------ Record extracts ------

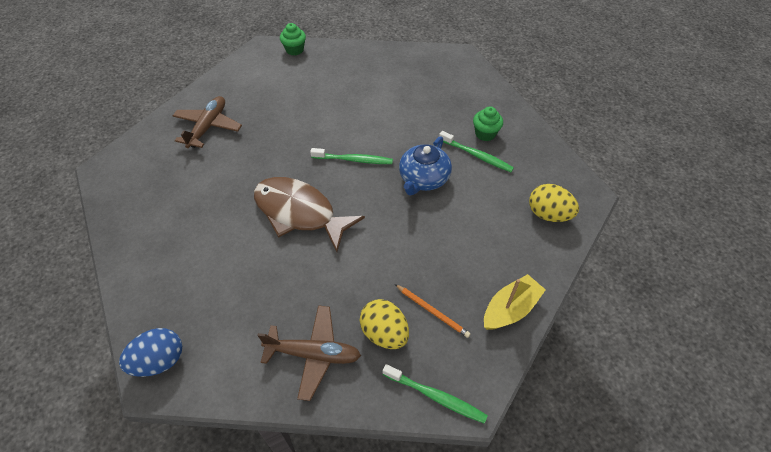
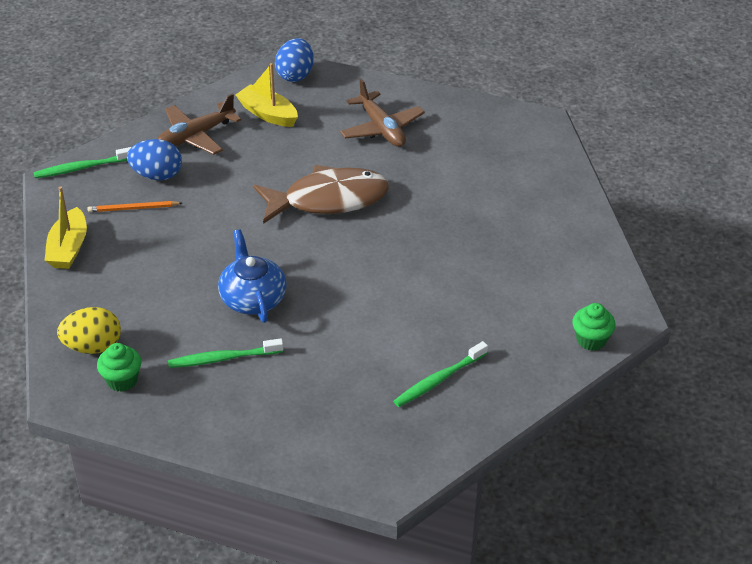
camera: 135 degrees right, 10 degrees down
brown plane [173,96,242,148] -> brown plane moved to [340,78,425,147]
green toothbrush [310,148,393,164] -> green toothbrush moved to [393,341,488,407]
yellow egg [360,299,409,349] -> blue egg [127,139,182,180]
green cupcake [473,106,503,141] -> green cupcake moved to [97,343,141,392]
none -> yellow boat [235,63,298,127]

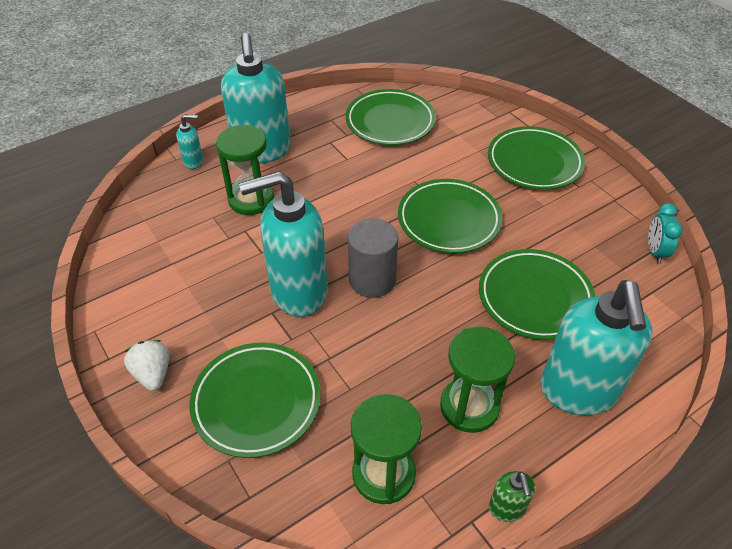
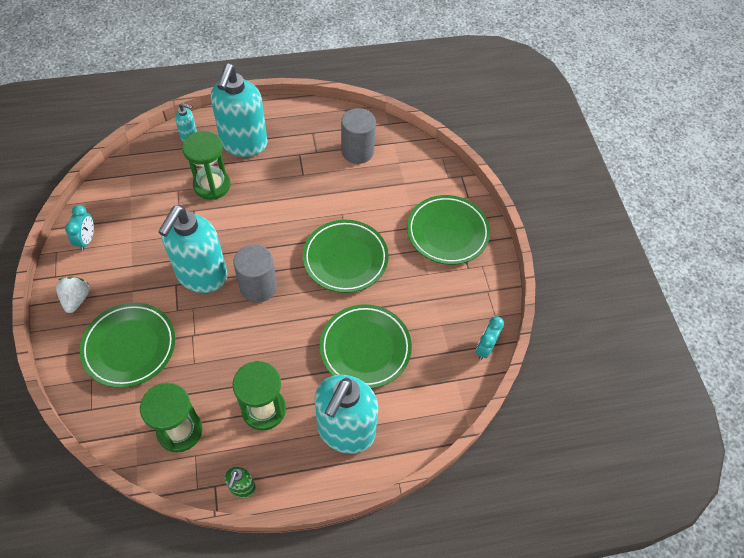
camera: 20 degrees right, 10 degrees up
turquoise soap dispenser [239,171,328,317] -> turquoise soap dispenser turned 75 degrees counterclockwise [158,205,228,293]
green plate [346,89,436,145] -> grey cylinder [341,108,376,164]
none -> turquoise clock [65,205,94,251]

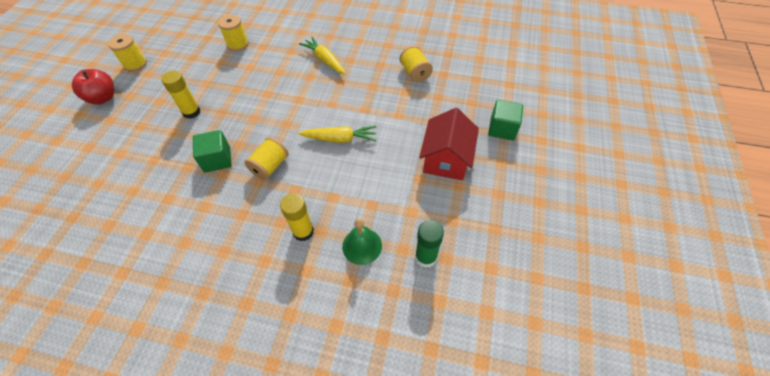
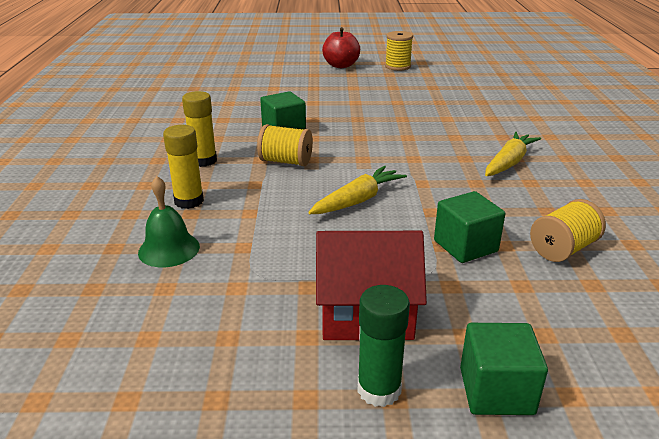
camera: 75 degrees right, 25 degrees down
yellow glue stick [161,71,201,119] -> yellow glue stick moved to [182,91,217,167]
yellow spool [218,14,249,51] -> none
yellow carrot [299,126,376,143] -> yellow carrot turned 120 degrees counterclockwise [308,166,407,214]
green glue stick [415,220,444,268] -> green glue stick moved to [357,285,410,407]
none -> green cube [434,191,505,263]

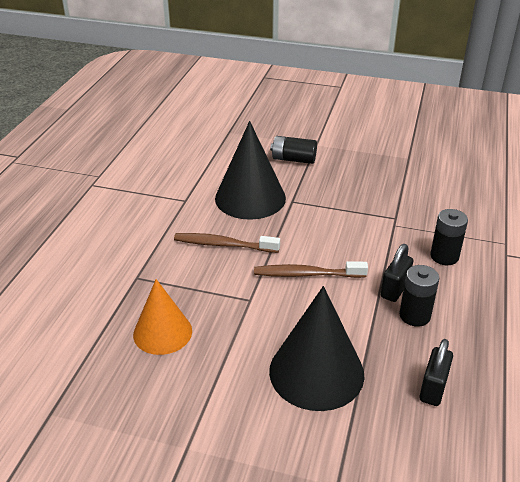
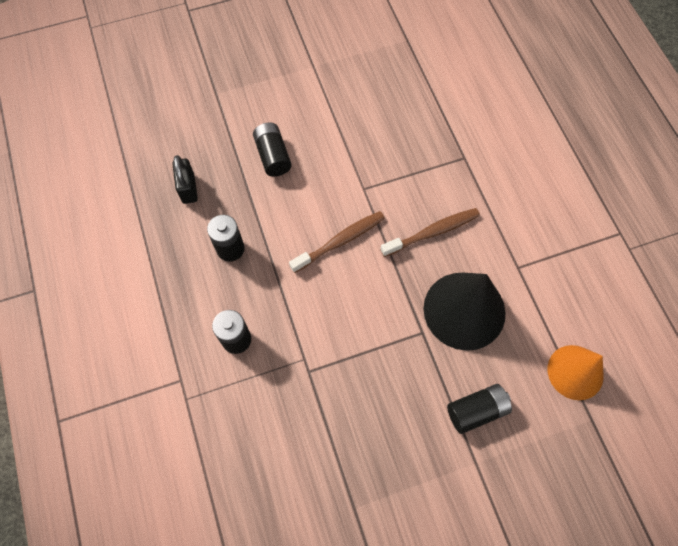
camera: 145 degrees right, 30 degrees up
orange cone [133,279,192,355] -> orange cone moved to [548,345,604,400]
black cone [269,286,365,411] -> black battery [253,122,292,177]
black padlock [381,244,413,302] -> none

------

Problem requirements :: Reply with nothing except the number of lines in the listing above that include "cone".

Answer for this exercise :: 2